_STATED PROBLEM_: Copy everything from the line containing "Question: Does green" down to the end of the entries, changing "green grass at center" to "grassy field at center" wherever it appears and leaving all else unchanged.

━━━━━━━━━━

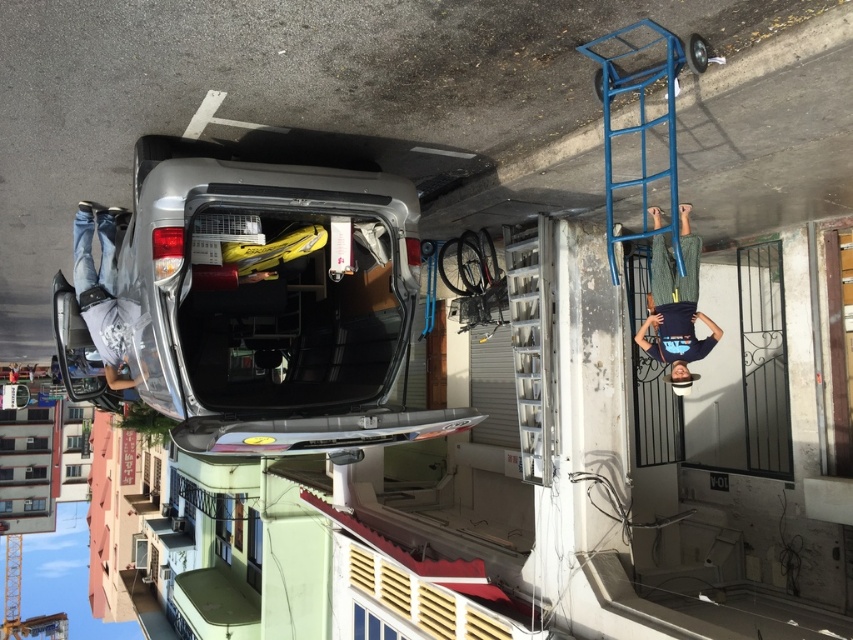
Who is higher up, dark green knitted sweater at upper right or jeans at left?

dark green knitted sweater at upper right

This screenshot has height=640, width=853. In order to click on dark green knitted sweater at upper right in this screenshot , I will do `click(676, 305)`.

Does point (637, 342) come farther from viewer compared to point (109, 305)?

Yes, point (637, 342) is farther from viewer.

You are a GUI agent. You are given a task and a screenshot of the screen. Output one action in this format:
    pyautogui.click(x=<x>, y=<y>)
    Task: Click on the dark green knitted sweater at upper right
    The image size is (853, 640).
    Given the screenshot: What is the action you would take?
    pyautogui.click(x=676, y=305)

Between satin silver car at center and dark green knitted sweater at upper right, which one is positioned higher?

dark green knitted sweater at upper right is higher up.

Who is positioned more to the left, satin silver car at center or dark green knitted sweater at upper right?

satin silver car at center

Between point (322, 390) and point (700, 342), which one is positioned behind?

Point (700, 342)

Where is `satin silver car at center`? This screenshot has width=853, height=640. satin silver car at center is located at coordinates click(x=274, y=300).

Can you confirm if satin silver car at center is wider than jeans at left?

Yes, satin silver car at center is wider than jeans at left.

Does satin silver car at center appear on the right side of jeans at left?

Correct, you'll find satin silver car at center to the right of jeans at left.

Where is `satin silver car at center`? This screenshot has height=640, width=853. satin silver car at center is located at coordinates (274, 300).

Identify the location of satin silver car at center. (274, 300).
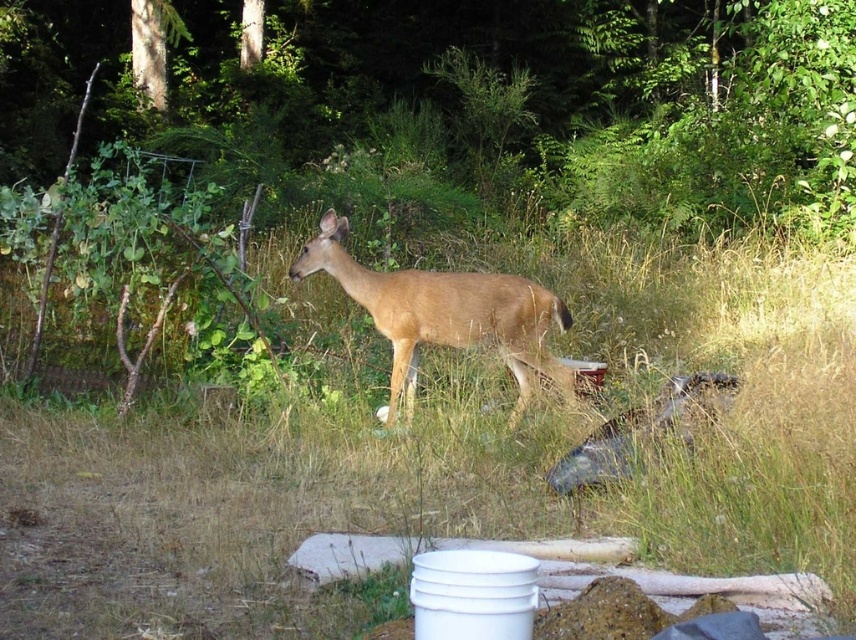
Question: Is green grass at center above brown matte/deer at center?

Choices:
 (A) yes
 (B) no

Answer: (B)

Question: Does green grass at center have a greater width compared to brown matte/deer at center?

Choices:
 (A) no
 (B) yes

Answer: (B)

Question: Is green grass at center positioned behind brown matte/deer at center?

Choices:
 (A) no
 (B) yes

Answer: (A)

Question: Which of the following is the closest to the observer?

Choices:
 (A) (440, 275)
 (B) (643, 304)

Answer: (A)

━━━━━━━━━━

_THE REPLY_:
Question: Does grassy field at center have a greater width compared to brown matte/deer at center?

Choices:
 (A) no
 (B) yes

Answer: (B)

Question: Is grassy field at center positioned behind brown matte/deer at center?

Choices:
 (A) no
 (B) yes

Answer: (A)

Question: Which of the following is the closest to the observer?

Choices:
 (A) (440, 275)
 (B) (643, 304)

Answer: (A)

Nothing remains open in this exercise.